Image change detection data
╭──
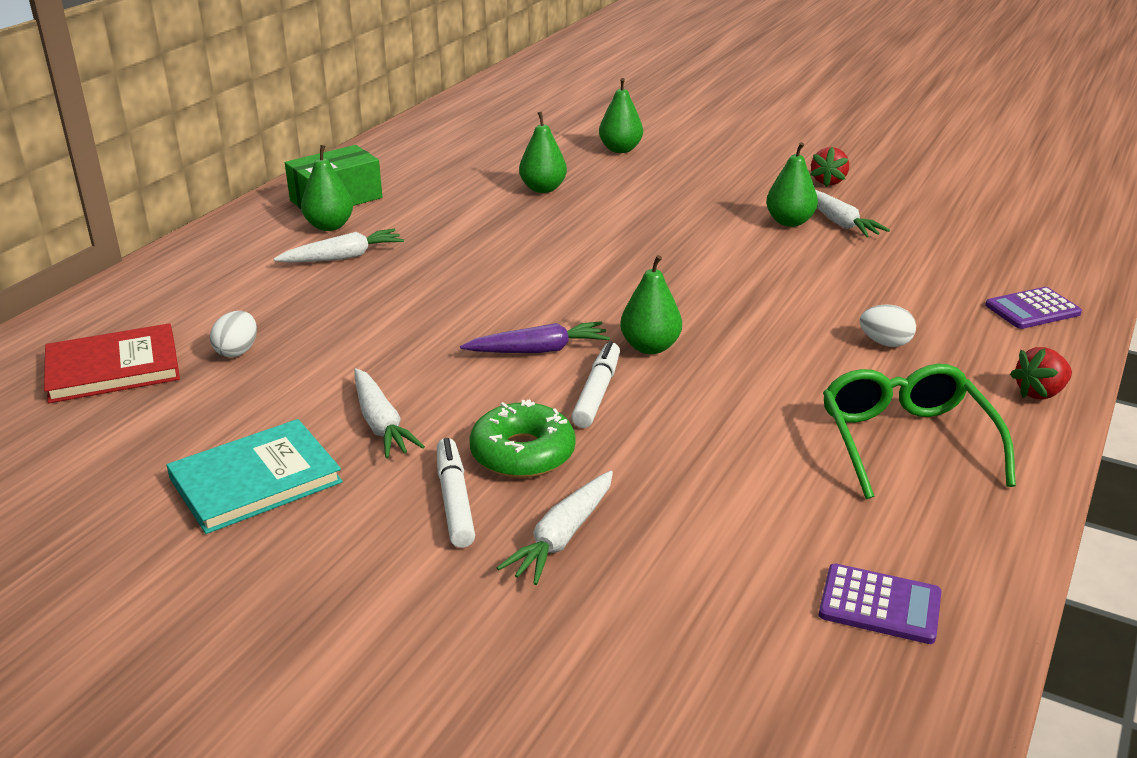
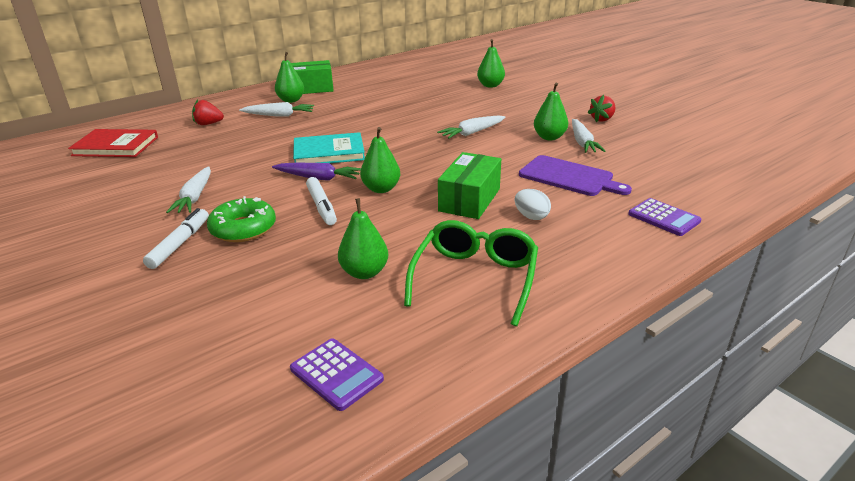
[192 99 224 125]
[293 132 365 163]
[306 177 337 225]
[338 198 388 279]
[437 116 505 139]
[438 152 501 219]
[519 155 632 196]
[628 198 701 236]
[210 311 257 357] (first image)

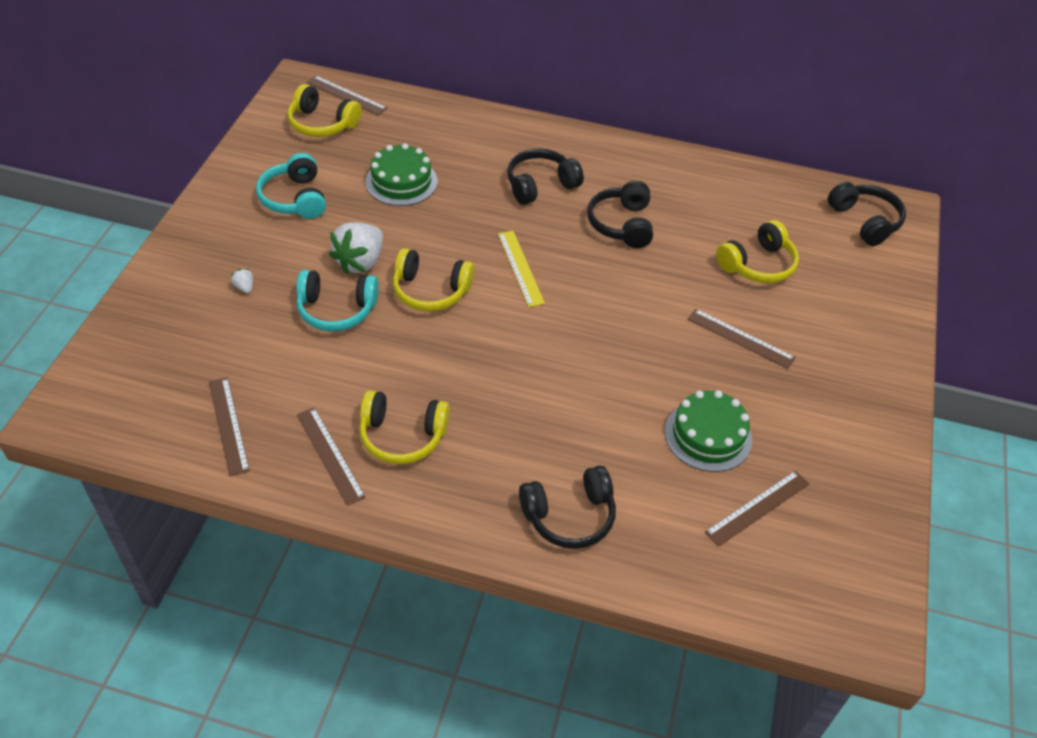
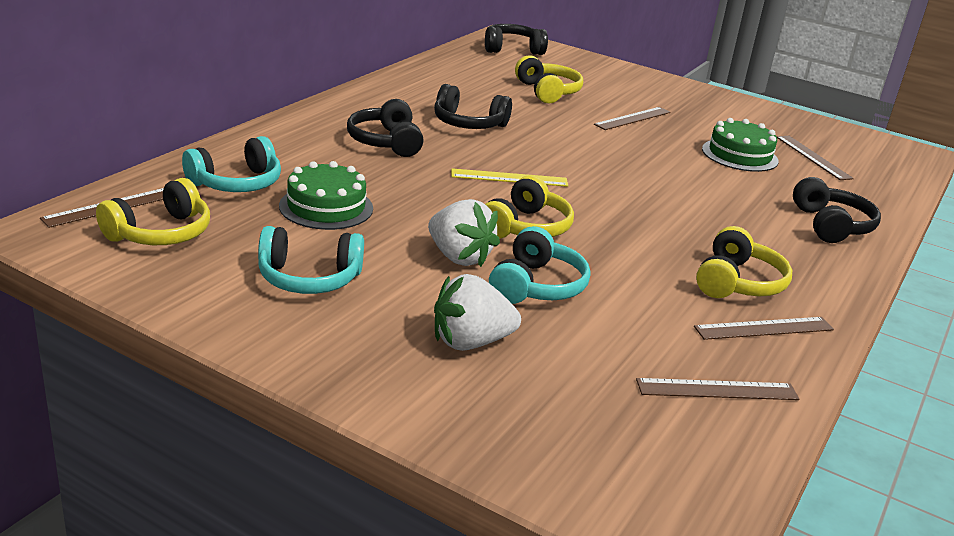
[182 136 281 192]
[434 274 521 351]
╰──
▸ ASSIGNMENT:
Every line from the one with "[293 132 365 163]" through the end of the records above belongs in the answer, copied exactly; no picture does.

▸ TASK OUTPUT:
[293 132 365 163]
[306 177 337 225]
[338 198 388 279]
[437 116 505 139]
[438 152 501 219]
[519 155 632 196]
[628 198 701 236]
[210 311 257 357] (first image)

[182 136 281 192]
[434 274 521 351]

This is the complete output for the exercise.